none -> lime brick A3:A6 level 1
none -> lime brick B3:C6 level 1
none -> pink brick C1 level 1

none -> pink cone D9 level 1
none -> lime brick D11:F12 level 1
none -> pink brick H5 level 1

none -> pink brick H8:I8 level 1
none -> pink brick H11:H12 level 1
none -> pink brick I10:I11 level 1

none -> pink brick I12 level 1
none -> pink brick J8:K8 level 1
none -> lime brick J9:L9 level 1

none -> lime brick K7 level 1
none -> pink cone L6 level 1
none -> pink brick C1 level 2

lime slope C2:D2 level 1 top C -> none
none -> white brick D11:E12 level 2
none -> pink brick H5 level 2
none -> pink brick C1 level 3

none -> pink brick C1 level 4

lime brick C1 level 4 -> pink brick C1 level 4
* * *
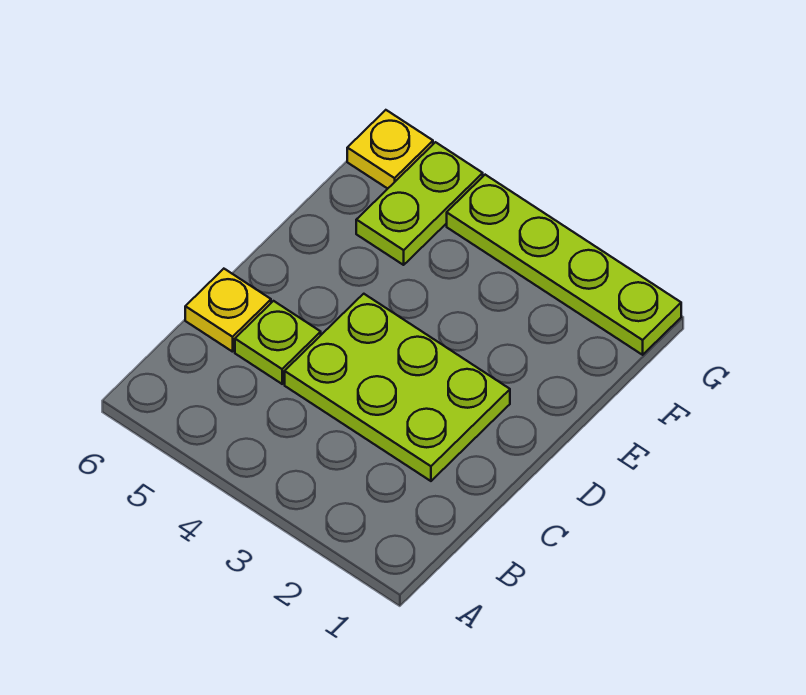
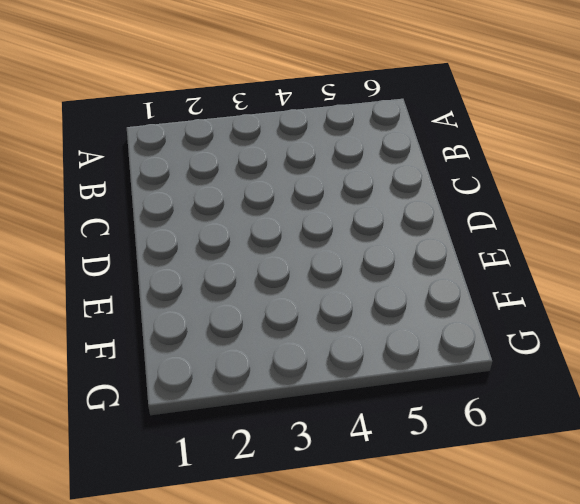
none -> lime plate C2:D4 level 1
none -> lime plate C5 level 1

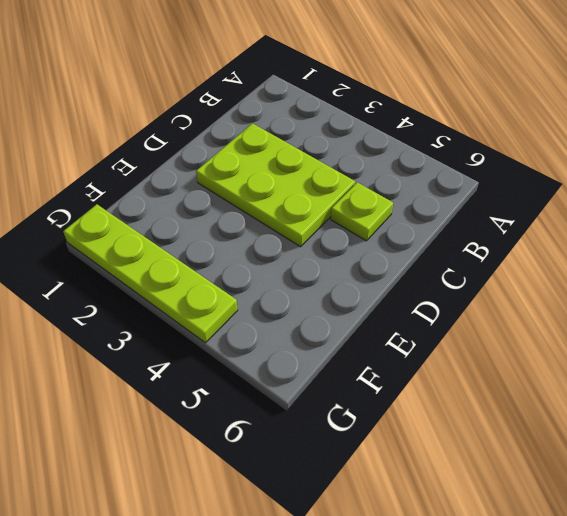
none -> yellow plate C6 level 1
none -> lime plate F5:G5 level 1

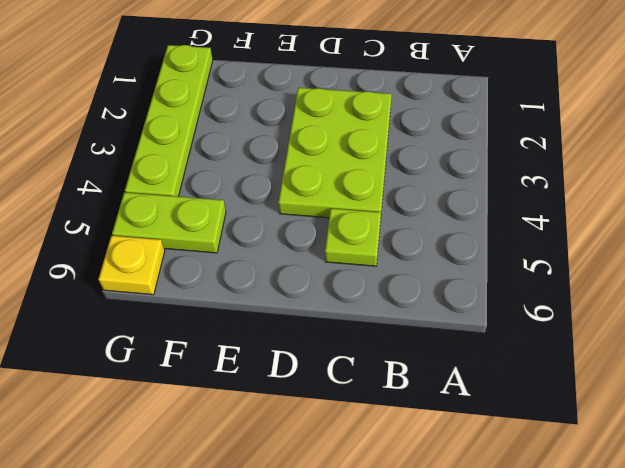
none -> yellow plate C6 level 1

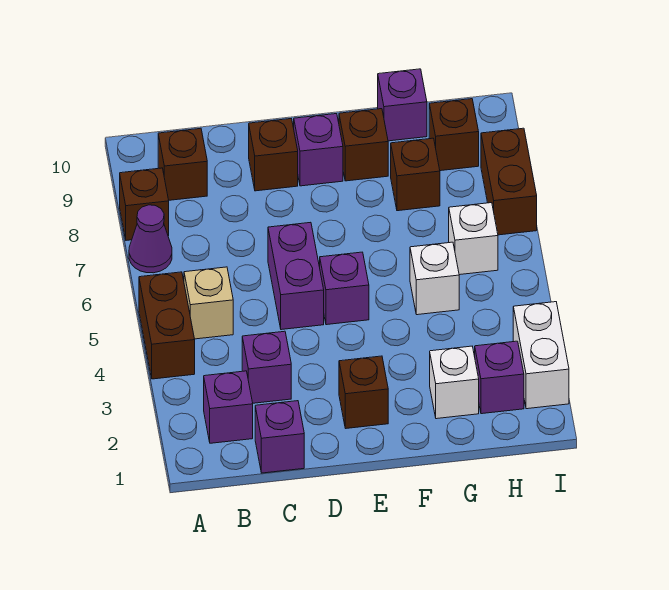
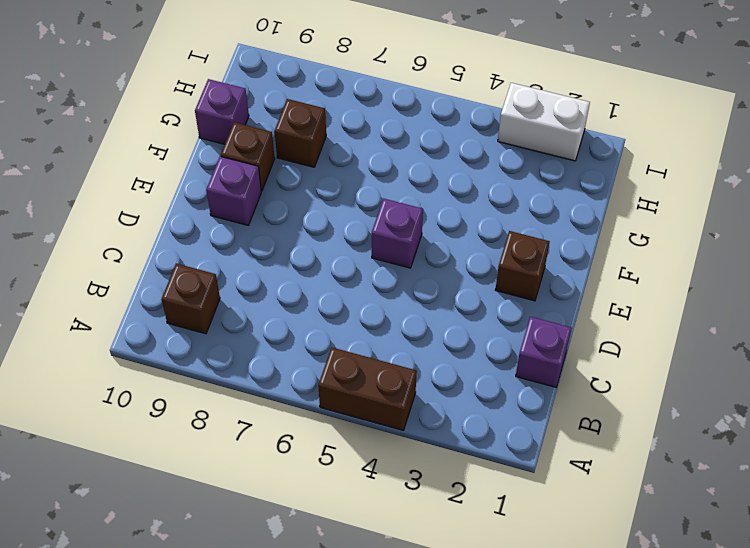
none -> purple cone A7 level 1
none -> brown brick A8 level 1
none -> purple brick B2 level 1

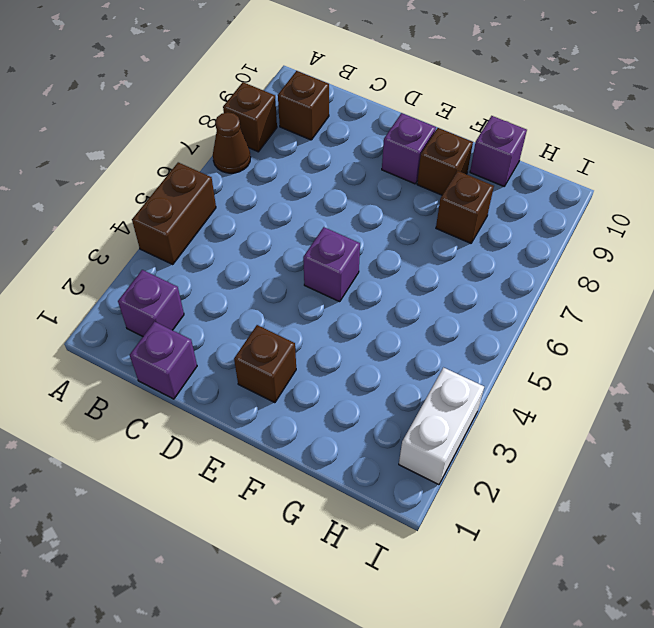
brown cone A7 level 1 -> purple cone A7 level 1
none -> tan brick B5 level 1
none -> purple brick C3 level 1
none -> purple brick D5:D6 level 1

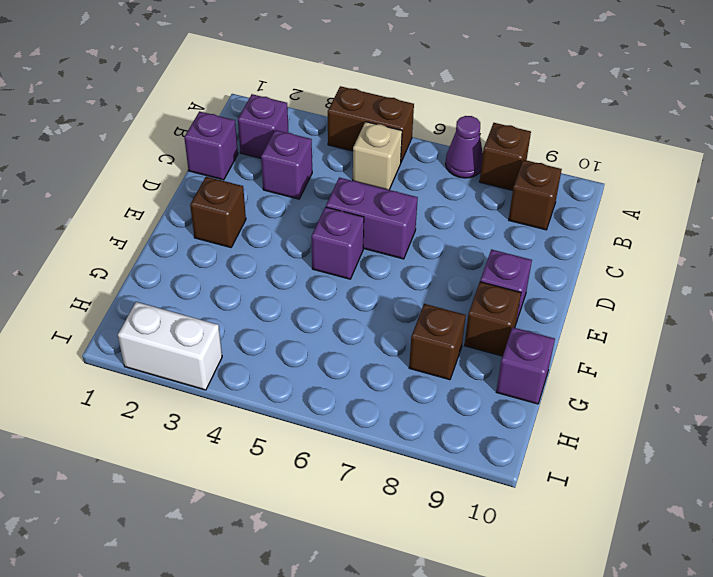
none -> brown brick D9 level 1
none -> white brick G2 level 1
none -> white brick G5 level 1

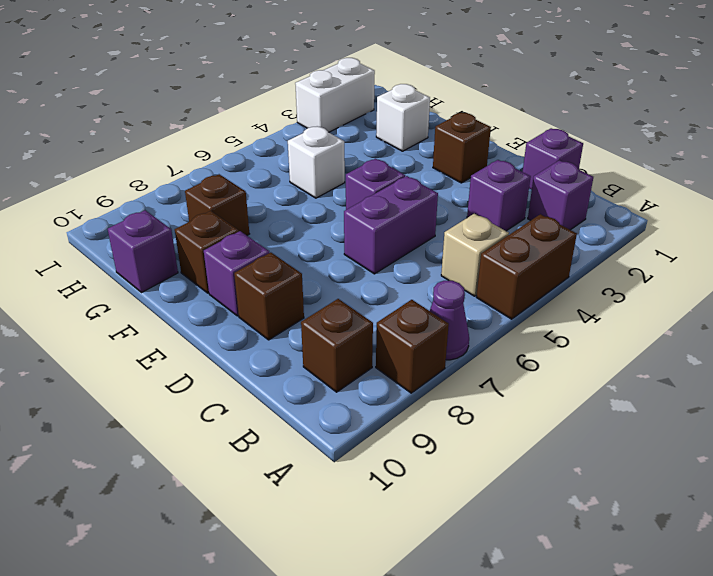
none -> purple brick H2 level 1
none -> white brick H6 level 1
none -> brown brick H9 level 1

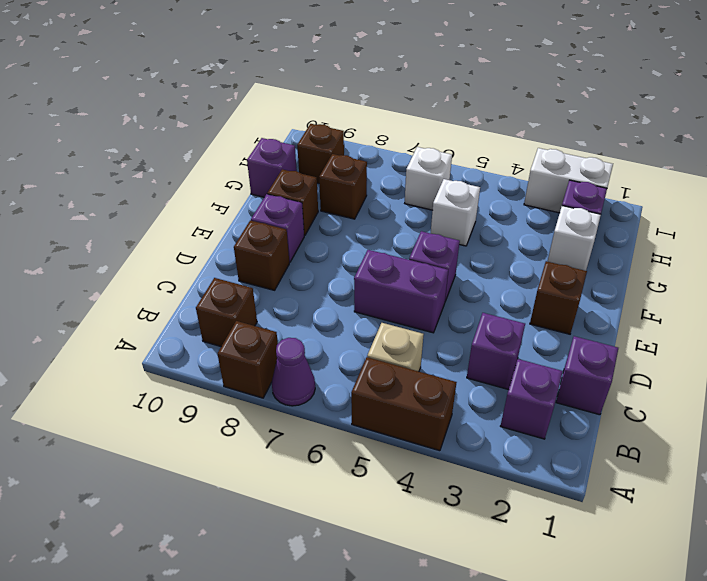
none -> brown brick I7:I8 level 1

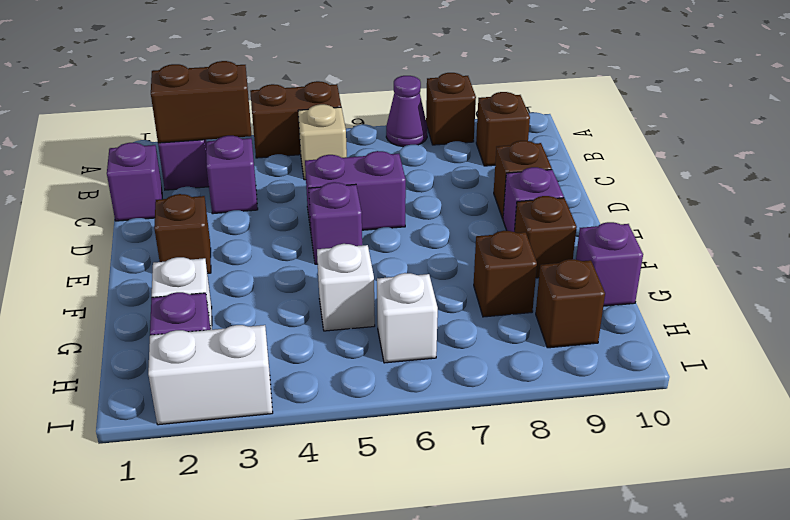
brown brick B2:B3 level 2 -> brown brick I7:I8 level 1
---
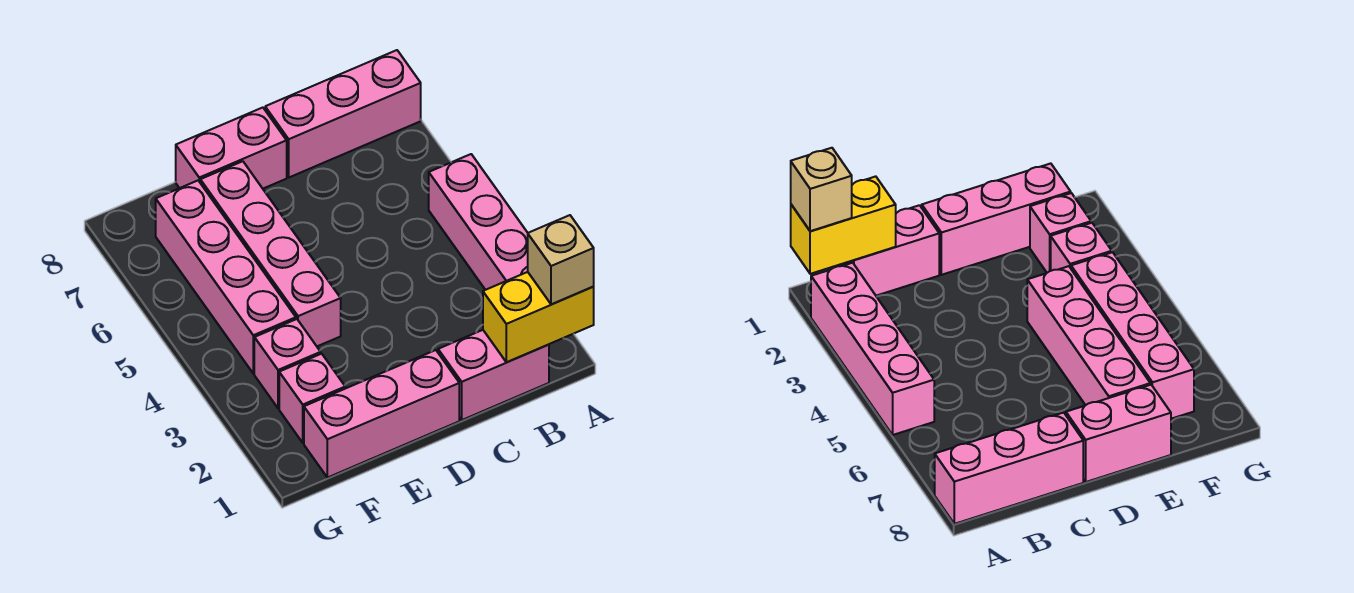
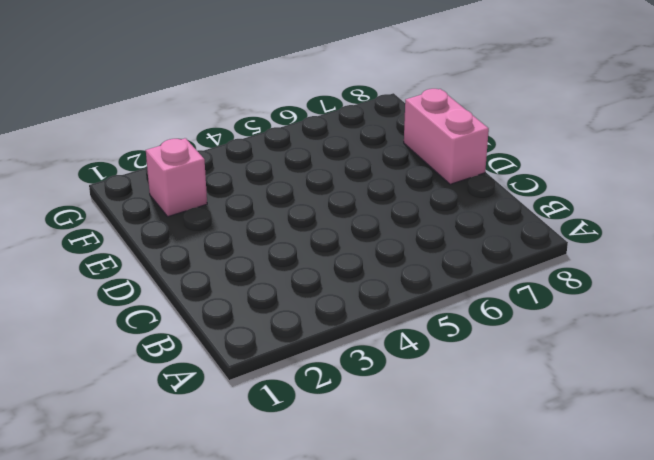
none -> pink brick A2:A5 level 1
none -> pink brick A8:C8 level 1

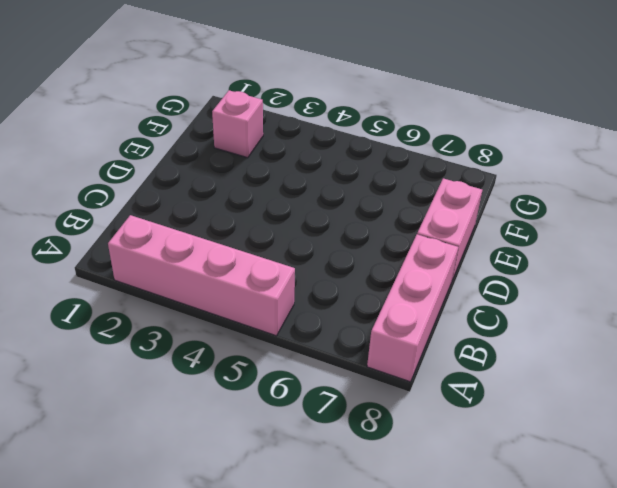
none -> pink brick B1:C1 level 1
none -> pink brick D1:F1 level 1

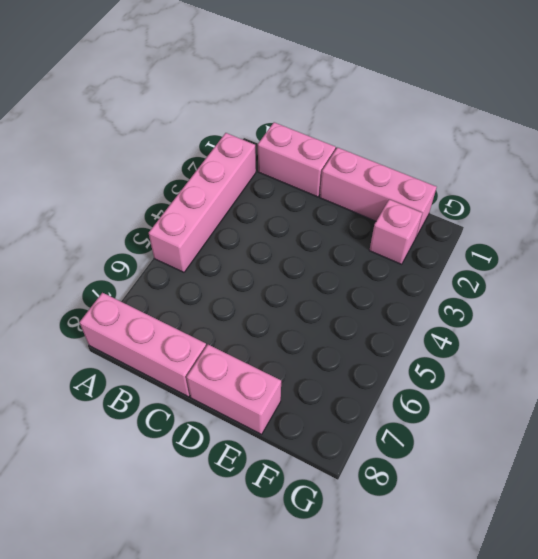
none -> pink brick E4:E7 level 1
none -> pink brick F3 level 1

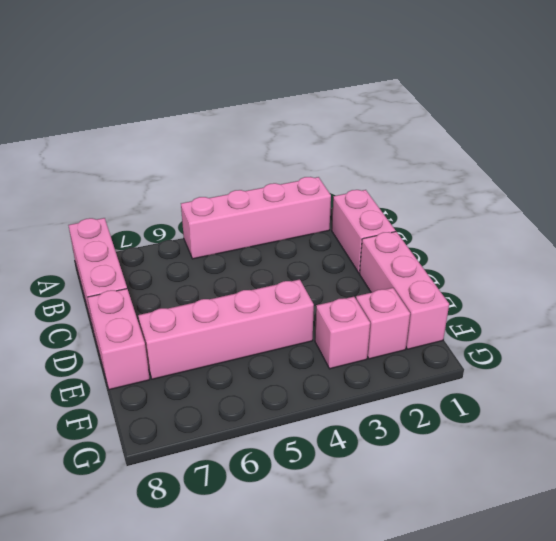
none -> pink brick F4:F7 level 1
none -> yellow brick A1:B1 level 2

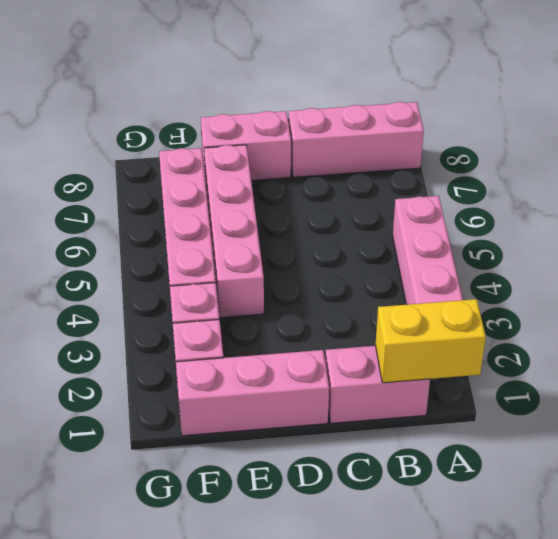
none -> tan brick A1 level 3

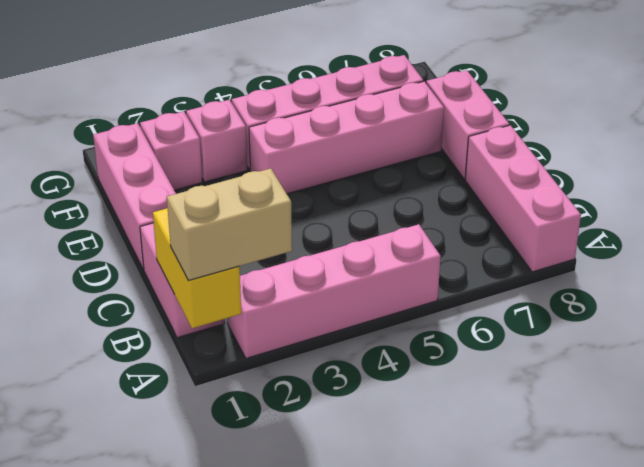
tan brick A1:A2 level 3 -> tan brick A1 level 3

▶ **TASK**:
From the records above, copy only the lines starting with the line that holds "none -> lime brick A3:A6 level 1" and going on through the line that holds "lime brick C1", exactly as written.

▶ **WORKED SOLUTION**:
none -> lime brick A3:A6 level 1
none -> lime brick B3:C6 level 1
none -> pink brick C1 level 1

none -> pink cone D9 level 1
none -> lime brick D11:F12 level 1
none -> pink brick H5 level 1

none -> pink brick H8:I8 level 1
none -> pink brick H11:H12 level 1
none -> pink brick I10:I11 level 1

none -> pink brick I12 level 1
none -> pink brick J8:K8 level 1
none -> lime brick J9:L9 level 1

none -> lime brick K7 level 1
none -> pink cone L6 level 1
none -> pink brick C1 level 2

lime slope C2:D2 level 1 top C -> none
none -> white brick D11:E12 level 2
none -> pink brick H5 level 2
none -> pink brick C1 level 3

none -> pink brick C1 level 4

lime brick C1 level 4 -> pink brick C1 level 4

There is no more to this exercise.